Records shown ::
================================

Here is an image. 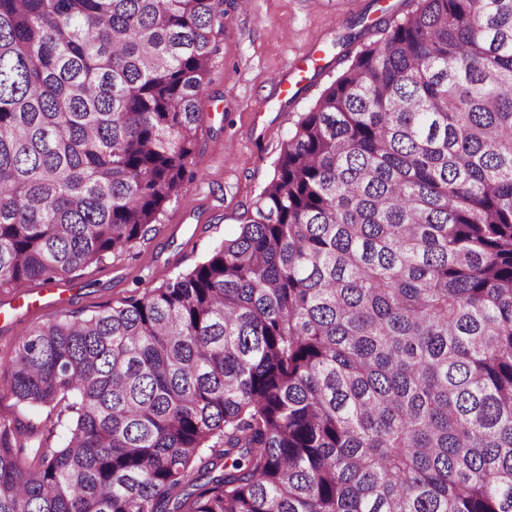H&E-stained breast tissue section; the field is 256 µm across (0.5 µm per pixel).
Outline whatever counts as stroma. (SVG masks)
<instances>
[{
  "mask_svg": "<svg viewBox=\"0 0 512 512\" xmlns=\"http://www.w3.org/2000/svg\"><path fill=\"white\" fill-rule=\"evenodd\" d=\"M406 0H224V31L198 118L191 178L157 224L130 250L53 282L30 280L24 300L0 287V419L34 432L22 466L63 447L72 396L51 407L17 405L5 389L11 352L39 325L125 303L188 272L224 239L274 176L282 144L299 118L347 66L337 42L350 22L400 19Z\"/></svg>",
  "mask_w": 512,
  "mask_h": 512,
  "instance_id": "35a3bbf8",
  "label": "stroma"
}]
</instances>
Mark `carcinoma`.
Wrapping results in <instances>:
<instances>
[{
  "instance_id": "1",
  "label": "carcinoma",
  "mask_w": 512,
  "mask_h": 512,
  "mask_svg": "<svg viewBox=\"0 0 512 512\" xmlns=\"http://www.w3.org/2000/svg\"><path fill=\"white\" fill-rule=\"evenodd\" d=\"M223 31L224 0H0V286L159 221ZM9 371L76 400L34 470L0 420V512H512V0H418L236 237Z\"/></svg>"
}]
</instances>
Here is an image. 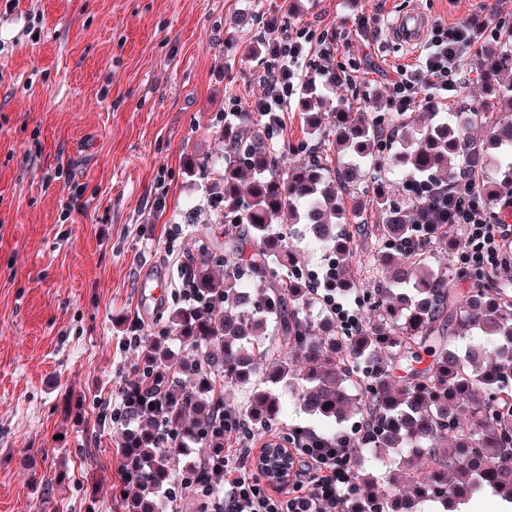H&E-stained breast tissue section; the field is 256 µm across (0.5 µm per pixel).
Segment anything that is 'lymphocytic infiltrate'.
Masks as SVG:
<instances>
[{"label":"lymphocytic infiltrate","instance_id":"obj_1","mask_svg":"<svg viewBox=\"0 0 512 512\" xmlns=\"http://www.w3.org/2000/svg\"><path fill=\"white\" fill-rule=\"evenodd\" d=\"M268 67L259 78L262 97L253 104L257 112L283 111L299 86V67L311 53L312 36L305 24L282 29L269 20ZM497 25L470 18L458 23H435L431 36L412 69H402L387 95L390 111L405 112L418 105L422 96H434L457 82L461 59L477 40L494 39ZM454 223L465 225L467 236L458 254L459 263L479 278L497 273L512 264V225L490 223L486 206L471 188H462L453 201ZM230 445L206 458L221 470L220 491L204 492V512H329L330 508L355 497L359 492L353 471L352 451L344 439L325 448H296L291 455L296 469L288 491L270 489L246 463L252 452L249 435L235 424L225 426Z\"/></svg>","mask_w":512,"mask_h":512}]
</instances>
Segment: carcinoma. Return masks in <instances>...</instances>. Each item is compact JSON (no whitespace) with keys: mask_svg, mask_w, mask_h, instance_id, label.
<instances>
[{"mask_svg":"<svg viewBox=\"0 0 512 512\" xmlns=\"http://www.w3.org/2000/svg\"><path fill=\"white\" fill-rule=\"evenodd\" d=\"M477 52L483 79L512 73V48L480 43ZM316 77L321 82L303 81L300 119L312 132L329 129L333 157L322 144L304 161L289 158L278 112L259 113L247 137L224 117V169L208 193L213 223L224 225V248L188 256L192 286L211 308L174 309L167 335L141 347L134 385L141 407L153 406L156 415H141L124 437L125 453L140 460L125 512H166L160 491L174 483L181 455L163 431L208 452L230 444L213 423L226 385L250 387L247 401L230 414L255 440L283 417L285 389L328 426L291 428L282 436L290 445L321 448L359 417L349 447L372 458L356 464L360 494L336 512H421L428 501L446 510L448 501L482 489L512 501V293L461 294L450 270L429 265L452 220L445 198L470 181L483 200L495 201L498 182L512 183V80L494 88L498 109L477 102L464 122L437 112L438 101H422L428 122L394 152L405 113H390L383 125L377 113L356 112L344 101L314 112L312 101L324 98L329 74ZM478 125L489 127L490 144L470 137ZM383 155L407 169L402 201L383 189L370 196L359 190L361 170ZM372 210L382 223L364 219L357 229L380 235L371 266L386 276L374 291L373 316L347 334L323 295L288 276L298 258L277 225L304 224L314 239L332 245L335 262L323 287L344 296L354 285L347 265L356 245L341 225L351 211ZM217 265L224 267L222 279L213 274ZM247 280L264 283L265 291L245 294ZM463 334L476 341L460 350L452 339ZM177 346L195 358L179 357ZM424 354L429 363L418 369ZM294 355L303 359L299 370ZM404 365L410 373L402 381L396 371ZM381 449L404 453L412 471L405 486H396L390 460L375 457ZM191 474L200 489L221 488V474L208 465Z\"/></svg>","mask_w":512,"mask_h":512,"instance_id":"1","label":"carcinoma"}]
</instances>
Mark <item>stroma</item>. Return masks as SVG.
<instances>
[{"label":"stroma","instance_id":"stroma-1","mask_svg":"<svg viewBox=\"0 0 512 512\" xmlns=\"http://www.w3.org/2000/svg\"><path fill=\"white\" fill-rule=\"evenodd\" d=\"M0 0V512H124L119 388L138 350L121 341L133 318L157 336L178 306L174 249H213L205 185L222 172L224 110L250 133L263 93L246 52L257 28L240 15L347 35L326 64L356 59V88L331 91L364 112L384 109L400 66L414 64L389 22L409 9L430 21L512 20V0ZM383 16L377 35L359 17ZM483 60L469 51L445 111L483 99ZM82 207L70 208L72 195ZM348 314L369 315L378 239L357 234ZM167 278L142 309L138 282ZM51 480V491L42 483Z\"/></svg>","mask_w":512,"mask_h":512}]
</instances>
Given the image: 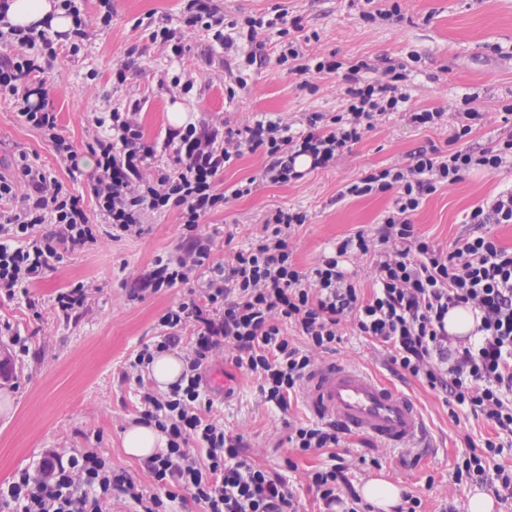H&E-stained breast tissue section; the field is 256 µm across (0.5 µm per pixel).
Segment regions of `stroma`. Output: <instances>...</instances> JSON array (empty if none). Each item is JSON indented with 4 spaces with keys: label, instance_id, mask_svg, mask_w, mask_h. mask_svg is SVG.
<instances>
[{
    "label": "stroma",
    "instance_id": "35a3bbf8",
    "mask_svg": "<svg viewBox=\"0 0 512 512\" xmlns=\"http://www.w3.org/2000/svg\"><path fill=\"white\" fill-rule=\"evenodd\" d=\"M399 4L396 19L380 18L381 10ZM225 19L240 20L281 8L300 16L309 41L303 49L310 57L336 54L340 59L371 64L377 79L391 64H411L410 107L441 108V125L421 128L404 113L383 116L373 131L341 154L331 167L317 169L286 186L261 181L263 160L247 153L227 167L218 179L228 188L253 178L251 195L228 198L223 209L208 216L199 231L211 241L212 257L223 260L230 248H239L261 234L267 213L277 208H299L307 221L286 235L292 259L306 271L336 244L355 232L376 234L396 198L389 192L339 199L343 187L364 171L405 166L413 151L437 146L447 149L459 113L471 107L483 112L469 145L491 148L505 137L501 116L512 102V0H221ZM183 0H112V22L92 28L81 52L60 53L45 66L49 98L58 114L61 133L78 149H85L95 130L94 119L115 107L138 104L136 118L146 141L163 140L171 124L168 112L181 105L191 121L207 120L238 128L260 117L283 118L301 124L310 112H339L345 101L341 75L310 73L313 91L299 89V76L276 62L278 34L261 31L255 42L239 41L231 52L213 47L207 31L182 34L181 56L162 53L150 34L160 27L178 29ZM375 13L374 21L361 17L362 9ZM261 43L268 59L264 66L247 65L245 56ZM128 65L127 79L117 82L113 72ZM246 81L245 89L230 92L229 74ZM179 75L192 81L190 91L170 83ZM17 102L0 97V175L14 171L19 155L38 160L71 192L82 195L88 213L96 205L85 196L86 172H70L49 142L24 124ZM512 190V169L474 170L453 186L440 187L427 196L414 213L418 235L449 249L473 232L465 216L474 206L500 192ZM183 229L177 211L151 214L138 238L101 237L83 251L66 255L44 279L30 285L27 295L0 298V321L9 322L26 336L30 352L13 358L14 384L0 378V391H8L11 405L0 412V483L18 470L35 469L46 448H98L114 466L133 477L143 475V462L127 456L122 433L135 416V386L123 381L121 371L131 353L159 334L158 320L188 292L202 294L204 277L190 274L187 283L144 293L129 301L126 290L150 268L154 259L181 244ZM89 285L86 307L75 318L64 319L53 306L55 294L78 284ZM35 300L29 309L27 300ZM342 340L334 351L319 354L318 363L348 361L382 382L397 386L417 405L430 431L431 453L418 455L380 447L375 441L342 434L336 449L351 469L354 487L381 476L402 492L421 498L424 512H442L447 503L466 506L476 487L456 484L453 467L468 441H482L492 430L487 421L469 415L451 417L441 394L426 384L399 379L390 369L388 353L356 336L351 322L341 326ZM207 380L224 387L216 413L229 435L242 437L249 460L269 470L294 464L292 490L303 512H318L319 504L304 475L328 459L327 454L302 453L288 437L311 416L301 395L287 408L263 401L256 379L234 367L230 356L216 358Z\"/></svg>",
    "mask_w": 512,
    "mask_h": 512
}]
</instances>
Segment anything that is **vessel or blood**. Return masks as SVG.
<instances>
[{
	"label": "vessel or blood",
	"mask_w": 512,
	"mask_h": 512,
	"mask_svg": "<svg viewBox=\"0 0 512 512\" xmlns=\"http://www.w3.org/2000/svg\"><path fill=\"white\" fill-rule=\"evenodd\" d=\"M302 394L315 418L334 420L388 448L424 447L425 424L415 403L350 364L330 362L313 369L302 382Z\"/></svg>",
	"instance_id": "obj_1"
}]
</instances>
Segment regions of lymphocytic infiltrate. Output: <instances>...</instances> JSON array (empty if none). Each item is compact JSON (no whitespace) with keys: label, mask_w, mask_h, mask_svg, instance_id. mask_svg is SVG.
<instances>
[{"label":"lymphocytic infiltrate","mask_w":512,"mask_h":512,"mask_svg":"<svg viewBox=\"0 0 512 512\" xmlns=\"http://www.w3.org/2000/svg\"><path fill=\"white\" fill-rule=\"evenodd\" d=\"M72 15L71 30L50 33L13 26L0 12V96L21 103L20 118L49 139L70 170L82 155L59 132L57 115L41 78L43 60L59 50L78 54L87 37L86 21L76 0H60ZM285 15L274 12L225 20L214 0H187L182 25L203 28L224 50L236 44L239 25L249 32L277 31L282 39L279 65L297 75L341 74L345 108L329 115L311 112L301 130L280 118H260L232 128L206 121L172 129L162 145L147 143L136 108L112 109L96 117L105 135L88 150L94 167L86 191L97 203L101 223H93L82 206L55 177L32 162H22L12 179L0 178V205L26 193L19 211L0 218V298L43 279L53 263L106 235L115 240L141 236L151 213L178 211L184 230L180 246L154 260L151 269L129 289V300L184 283L199 270L206 278L202 297H185L160 317V334L126 362L122 378L138 387L137 422L157 427L168 437L165 451L144 462L145 481L114 468L97 448H49L36 471L20 470L0 484V512H176L191 498L203 512H300L282 473L252 463L241 437L230 436L223 420L212 416L203 373L213 352L227 346L232 363L257 379L265 402L283 408L313 367L316 354L335 350L339 327L353 319L357 332L389 352L401 378L426 383L442 394L450 416L465 413L492 425L493 436L469 446L454 465L456 483L488 486L500 499L512 498V465L501 463L512 450V248L502 247L484 228L512 224V191L475 206L466 216L476 234L444 250L418 236L411 217L438 187L454 185L473 170L512 167V135L497 147L414 152L404 167L374 169L341 190V197L396 191L395 207L384 217L378 236L364 232L341 240L333 255L308 271L293 262L286 230L305 224L296 209L270 212L263 233L233 251L224 262L211 259V245L198 228L223 208L227 197L251 194V184L220 190L217 178L244 153L264 160V180L287 185L306 169L329 167L344 150L376 126L378 117L407 112L409 121L431 128L442 121L439 108L408 109V67L387 66L384 77L369 81L367 62L335 57L306 60L297 41L288 39ZM29 47L26 56L7 54V46ZM172 149L174 165L150 169L159 148ZM377 257L371 293L358 288L340 263L348 254ZM464 307L479 314L474 340L455 343L448 332V312ZM303 343H296V336ZM183 349L186 365L178 381L158 391L147 386L144 370L155 355ZM300 452L331 449L328 463L308 471L322 512H371L355 491L348 467L333 449L339 443L335 423H308L288 437Z\"/></svg>","instance_id":"1"}]
</instances>
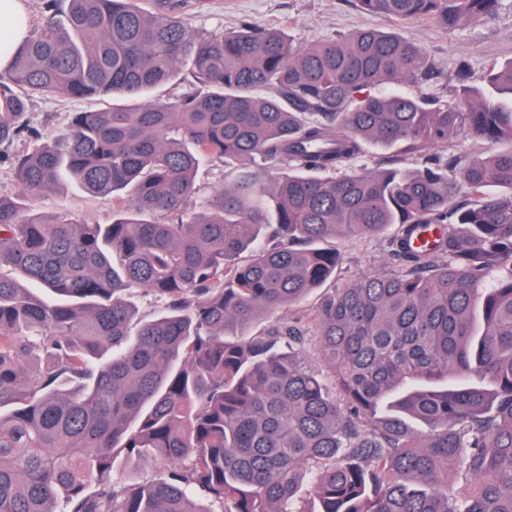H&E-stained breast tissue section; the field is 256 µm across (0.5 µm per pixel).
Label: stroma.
<instances>
[{"mask_svg":"<svg viewBox=\"0 0 512 512\" xmlns=\"http://www.w3.org/2000/svg\"><path fill=\"white\" fill-rule=\"evenodd\" d=\"M191 29L198 33L228 32L241 25L281 29L294 43L307 44L330 40L365 28L395 31L417 42L430 59L436 77L422 86L409 83L389 87L378 86L381 94L396 91L405 95L420 94L446 100L443 75L453 69L458 60H467L473 72L484 70L490 60L505 63L512 60V0H503L495 20L480 22L455 33H443L423 19L396 21L369 14L358 0H178ZM97 100L74 98L60 94L36 96L27 104L25 123L28 136L13 144L0 147V194L17 191L16 171L9 161L10 154L26 150L33 144L65 135L73 113L96 108ZM36 213L51 217L68 212L78 221L88 224H108L112 221V200L95 197L71 186L47 192L31 202ZM390 225L381 235L367 239H333L332 245L341 259L327 287L312 290L292 307L282 309L285 317L313 313L328 288H340L387 264L388 241L397 232Z\"/></svg>","mask_w":512,"mask_h":512,"instance_id":"1","label":"stroma"}]
</instances>
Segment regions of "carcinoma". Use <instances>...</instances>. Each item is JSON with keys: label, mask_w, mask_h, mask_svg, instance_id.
<instances>
[{"label": "carcinoma", "mask_w": 512, "mask_h": 512, "mask_svg": "<svg viewBox=\"0 0 512 512\" xmlns=\"http://www.w3.org/2000/svg\"><path fill=\"white\" fill-rule=\"evenodd\" d=\"M139 2L47 0L0 72V145L33 95L112 98L14 154L0 195V512H512V60L458 61L444 104L376 96L433 76L421 47L198 34ZM359 2L454 33L502 0ZM460 131L495 148L430 153ZM368 147L419 166L356 168ZM206 163L235 177L199 201ZM69 183L112 223L29 207ZM391 224L396 269L246 333L332 277L324 243ZM134 289L162 310L136 320ZM120 458L166 472L117 484Z\"/></svg>", "instance_id": "carcinoma-1"}]
</instances>
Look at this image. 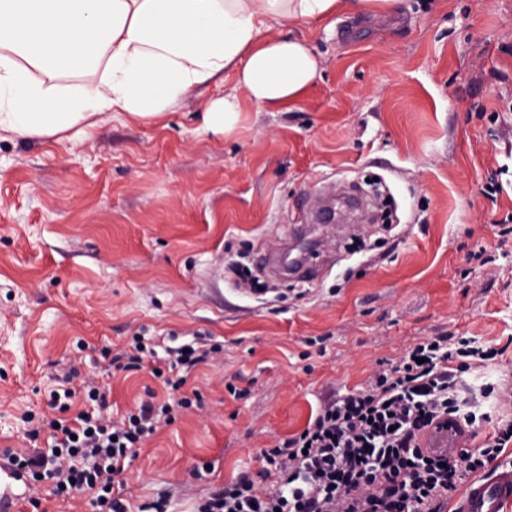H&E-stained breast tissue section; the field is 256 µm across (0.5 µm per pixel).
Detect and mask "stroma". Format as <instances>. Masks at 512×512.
<instances>
[{
    "mask_svg": "<svg viewBox=\"0 0 512 512\" xmlns=\"http://www.w3.org/2000/svg\"><path fill=\"white\" fill-rule=\"evenodd\" d=\"M321 70L284 110L246 107L229 133L203 106L233 74L157 121L116 112L80 134L0 141V450L31 441L26 414L92 377L113 418L177 407L122 473L131 506L172 489L173 512L301 433L324 399L369 385L431 338L493 360L449 362L463 393L493 385L476 444L512 419V0H405L375 19L342 11L287 27ZM500 172L502 191L484 193ZM361 201L319 224L323 268L297 281L276 260L317 194ZM202 336L221 351L182 392L102 347ZM213 470L194 471L203 463Z\"/></svg>",
    "mask_w": 512,
    "mask_h": 512,
    "instance_id": "35a3bbf8",
    "label": "stroma"
}]
</instances>
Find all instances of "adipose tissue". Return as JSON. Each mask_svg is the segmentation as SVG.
<instances>
[{
  "label": "adipose tissue",
  "mask_w": 512,
  "mask_h": 512,
  "mask_svg": "<svg viewBox=\"0 0 512 512\" xmlns=\"http://www.w3.org/2000/svg\"><path fill=\"white\" fill-rule=\"evenodd\" d=\"M403 0H0V134L48 138L120 112L152 121L226 73L205 109L232 127L243 102L275 109L318 74L306 41L263 36L269 24L325 21L342 10L397 13ZM65 75L80 77L75 86Z\"/></svg>",
  "instance_id": "ef3b65f1"
}]
</instances>
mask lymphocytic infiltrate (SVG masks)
I'll list each match as a JSON object with an SVG mask.
<instances>
[{"mask_svg": "<svg viewBox=\"0 0 512 512\" xmlns=\"http://www.w3.org/2000/svg\"><path fill=\"white\" fill-rule=\"evenodd\" d=\"M212 349L191 341L157 351L152 338L136 333L127 350L102 348L114 368L139 367L159 359L164 388L177 391ZM492 359L491 351L437 337L411 350L399 365L380 370L360 390L324 401L297 437L264 450L258 479L241 477L200 498L195 512H444L449 494L470 475L494 461L512 442V420L501 424L493 442L462 449L458 461L431 455L418 439L435 420L458 416L461 402L450 360ZM93 410L72 412V390L52 395L53 417L43 420L51 442L13 454L32 491L31 512H41L38 489L50 484L54 497L84 493L93 512H129L116 480L130 465L136 448L173 420L174 406L201 402V394L177 404L145 402L122 419L108 411V393L84 384Z\"/></svg>", "mask_w": 512, "mask_h": 512, "instance_id": "f902f5d3", "label": "lymphocytic infiltrate"}]
</instances>
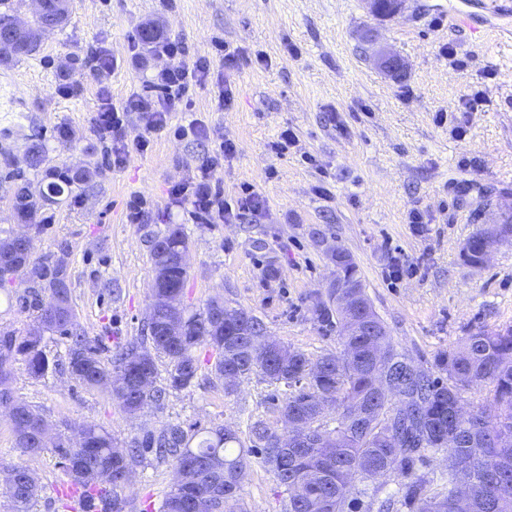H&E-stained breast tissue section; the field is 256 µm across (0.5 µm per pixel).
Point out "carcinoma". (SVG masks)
I'll return each instance as SVG.
<instances>
[{"label": "carcinoma", "mask_w": 512, "mask_h": 512, "mask_svg": "<svg viewBox=\"0 0 512 512\" xmlns=\"http://www.w3.org/2000/svg\"><path fill=\"white\" fill-rule=\"evenodd\" d=\"M68 16L69 4L42 0L34 25L58 28ZM92 177L87 168H67L46 171L48 182L37 190L26 180L15 182V213L30 223L39 203L53 202ZM487 235L484 229L469 238L462 253L467 264L482 263ZM188 246L178 224H168L153 236L150 256L159 277L152 282L151 297L162 295L166 300L150 306L141 343L114 351L106 337L91 340L77 328L67 252L62 249L34 260L14 234L0 237V288H23L19 300L34 320L21 336L7 327L0 329V400L12 403L9 421L17 449L31 455L51 450L68 481L112 501V512H123L117 489L128 482L135 458L147 452L170 458L185 470V479L165 494L161 512H206L201 494L216 484L224 487L219 512H237L234 472L247 470L255 453L286 487L289 512H360L366 499L377 506L376 512H394L395 495L381 499V487L373 484L385 471L393 476L410 512H459L456 493L461 485L469 488L466 512H512V443L506 446L501 438L505 430L512 434V326L480 328L459 337L435 356L438 377L432 369L417 366L401 380L399 408L375 397L381 369L366 352L379 347L395 361L408 354L395 346L386 325L373 335L372 322L379 316L367 294L346 308L336 289L330 288L327 297L312 303V319L321 328L336 331L339 350L314 360L281 342L269 349L249 336L252 327L264 325L253 311L220 299L198 309L186 303L188 270L182 255ZM48 334L66 338L70 377L87 388L106 391L130 416L148 406L160 410L166 391L190 386L199 368L197 351L207 347L216 354L212 371L225 394L234 393L241 380L259 370L270 382L287 387L279 412L296 417L309 431L325 429L327 438L305 448L301 469L291 461L294 439L276 437V430L262 420L249 425L245 441L234 429L201 430L180 423H169L158 433L145 430L124 445L92 422L78 425L72 437L64 432L51 435L42 411L21 400L11 387L19 365L36 379L56 369V361L46 353ZM160 356L169 365L164 387L158 385ZM483 383L492 385V397L466 417L453 415L452 402ZM323 400L333 404L332 428L319 418ZM369 402L371 425L361 428L352 419L351 408ZM426 449L444 455L448 488L443 492H431V480L419 473ZM0 482L10 512H33L41 485L27 467L1 463Z\"/></svg>", "instance_id": "carcinoma-1"}]
</instances>
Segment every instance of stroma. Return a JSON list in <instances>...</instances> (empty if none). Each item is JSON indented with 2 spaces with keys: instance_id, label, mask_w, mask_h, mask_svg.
I'll list each match as a JSON object with an SVG mask.
<instances>
[{
  "instance_id": "35a3bbf8",
  "label": "stroma",
  "mask_w": 512,
  "mask_h": 512,
  "mask_svg": "<svg viewBox=\"0 0 512 512\" xmlns=\"http://www.w3.org/2000/svg\"><path fill=\"white\" fill-rule=\"evenodd\" d=\"M498 2L496 29L474 32L449 22L457 0H404L387 21L369 16L361 0H72L64 27L30 55L0 63V230L20 229L9 197L14 176L37 185L45 170L88 167L92 181L39 209L32 256L68 246L72 305L90 338L138 341L153 277L149 240L178 224L189 239L185 297L193 306L220 297L252 310L273 337L310 357L337 349L336 335L310 313L333 275L327 249L334 245L353 257L398 347L431 365L467 330L512 325V241L481 268L460 258L471 235L512 209V34L504 31L512 0ZM148 23L184 44L186 62L205 58L211 69L165 128L148 134L139 118L129 121L127 140L145 134L150 145L130 151L118 168L94 118L104 102L152 92L153 73L168 66L137 37ZM382 46L405 61V78L376 65ZM99 50L117 61L102 77L92 71ZM228 53L236 58L230 73ZM64 85L73 94H61ZM223 89L231 102L221 109ZM475 94L481 105L465 111ZM193 121L206 136H175ZM457 125L465 137L455 135ZM64 128L70 138H61ZM286 129L294 143L275 150ZM222 141L235 152L211 178L225 201L249 188L265 205L256 215L203 224L172 190L194 181ZM35 142L46 147L37 170L24 162ZM137 198L145 206L133 224L128 211ZM414 211L419 234L409 222ZM395 246L416 273L393 282L384 272ZM213 362L201 352L188 388L132 419L61 365L40 379L17 370L13 388L50 424L94 422L122 442L170 422L243 433L257 420L278 427L285 387L254 374L225 394ZM0 462L27 466L39 479L35 512H68L56 492L64 479L57 458L21 453L1 417ZM173 478L172 462L151 454L136 461L131 483L118 491L125 512H160ZM288 504L286 488L252 457L241 512H288Z\"/></svg>"
}]
</instances>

================================

To do :: Copy all lines of the listing above that contain the string "none".

Reply ::
Segment regions of `stroma`. Output: <instances>...</instances> JSON array (empty if none). Each item is JSON indented with 4 spaces with keys: label, instance_id, mask_svg, mask_w, mask_h. mask_svg is SVG.
Segment regions of lymphocytic infiltrate. Output: <instances>...</instances> JSON array (empty if none). Each item is compact JSON (no whitespace) with keys: label, mask_w, mask_h, mask_svg, instance_id. mask_svg is SVG.
Segment every instance of stroma. Return a JSON list in <instances>...</instances> (empty if none). Each item is JSON indented with 2 spaces with keys: instance_id, label, mask_w, mask_h, mask_svg.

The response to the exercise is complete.